> Directions:
Search the material below for the string "cone" and extract each line that has it.
╭─ Supplied records
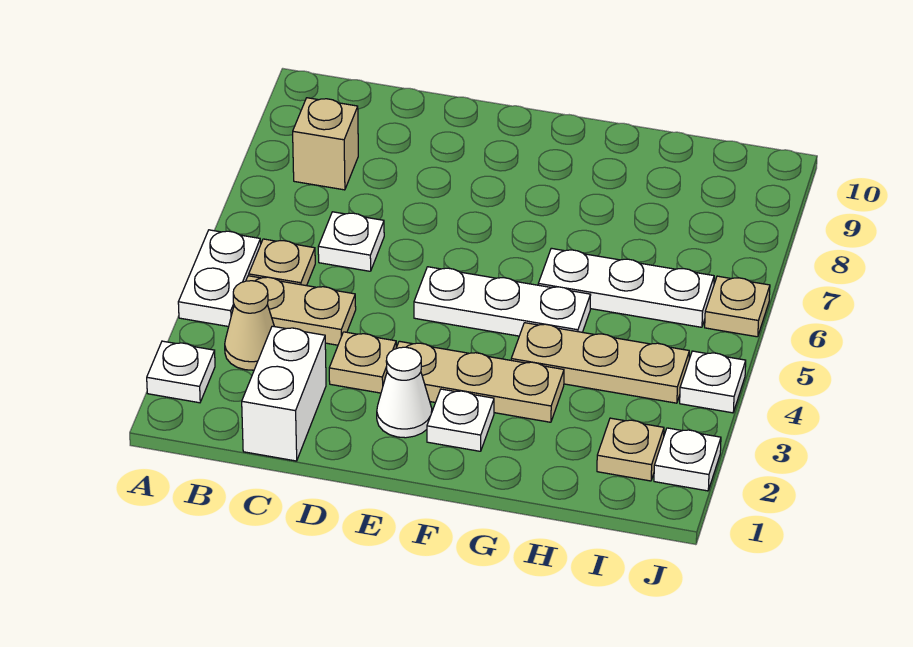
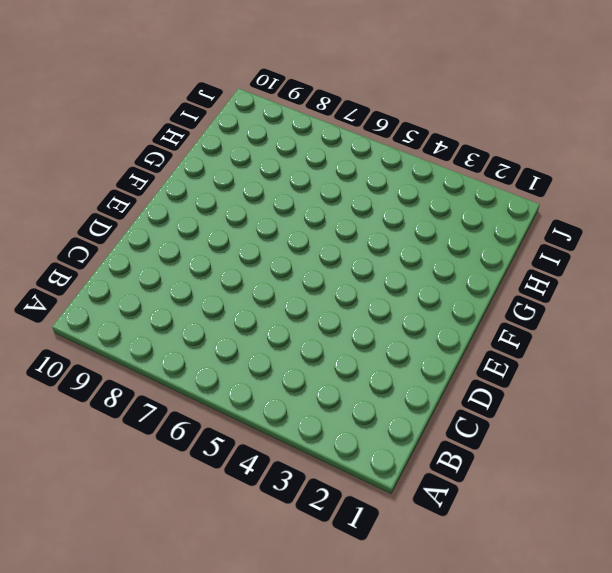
none -> white plate A2 level 1
none -> white plate A4:A5 level 1
none -> tan cone B3 level 1

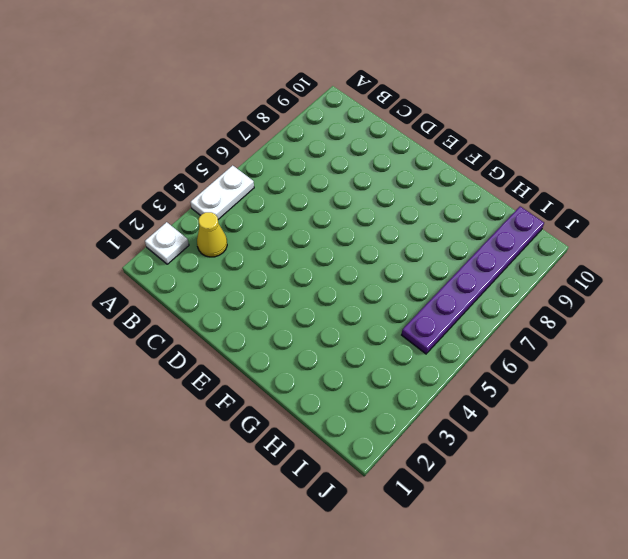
yellow cone B3 level 1 -> tan cone B3 level 1
purple plate I5:I10 level 1 -> white plate G6:I6 level 1
none -> tan plate B4:C4 level 1
none -> tan plate B5 level 1
none -> tan brick B8 level 1

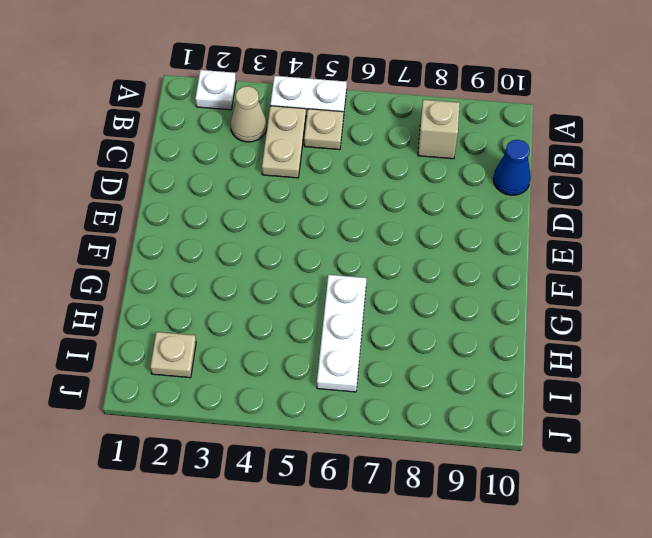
blue cone C10 level 1 -> none
none -> white brick C1:C2 level 1
none -> white plate C6 level 1
none -> tan plate D3 level 1

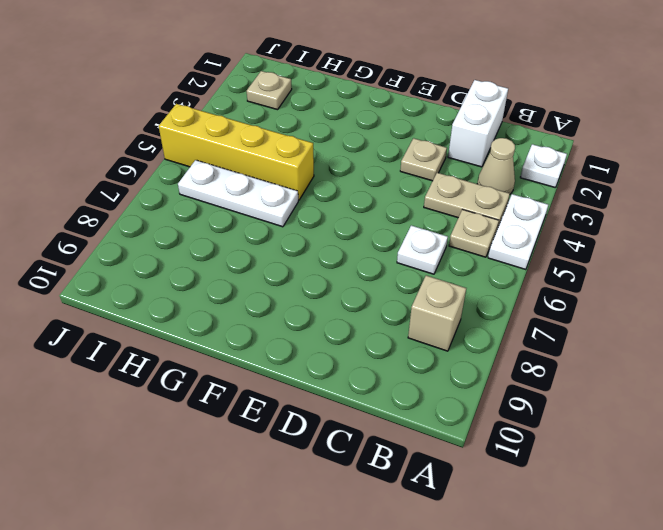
yellow brick G5:J5 level 1 -> white plate E5:G5 level 1
none -> white cone E2 level 1
none -> tan plate E3:G3 level 1
none -> white plate F2 level 1

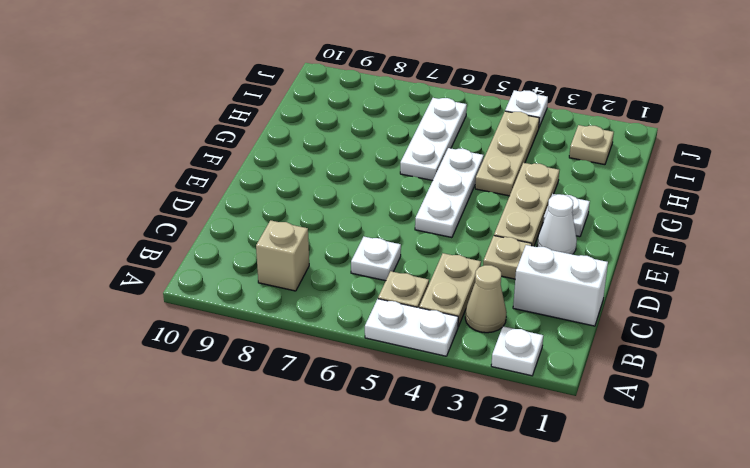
none -> white plate J2 level 1
none -> tan plate J6 level 1

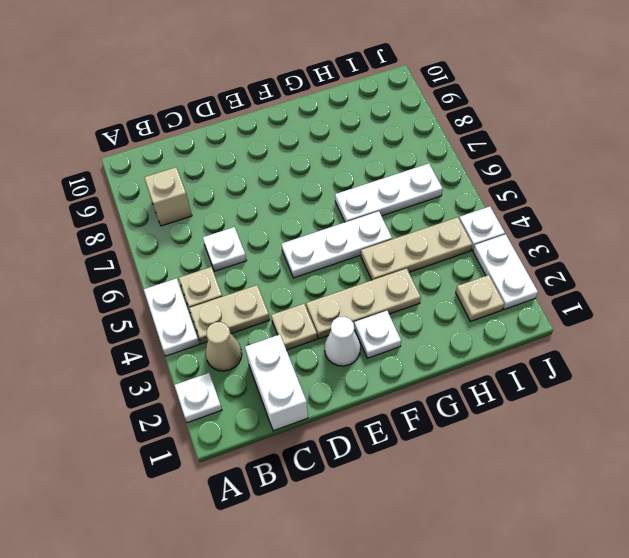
white plate J2:J3 level 1 -> white plate J2 level 1
none -> tan plate J6 level 1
╰─
> Result of the task:
none -> tan cone B3 level 1
yellow cone B3 level 1 -> tan cone B3 level 1
blue cone C10 level 1 -> none
none -> white cone E2 level 1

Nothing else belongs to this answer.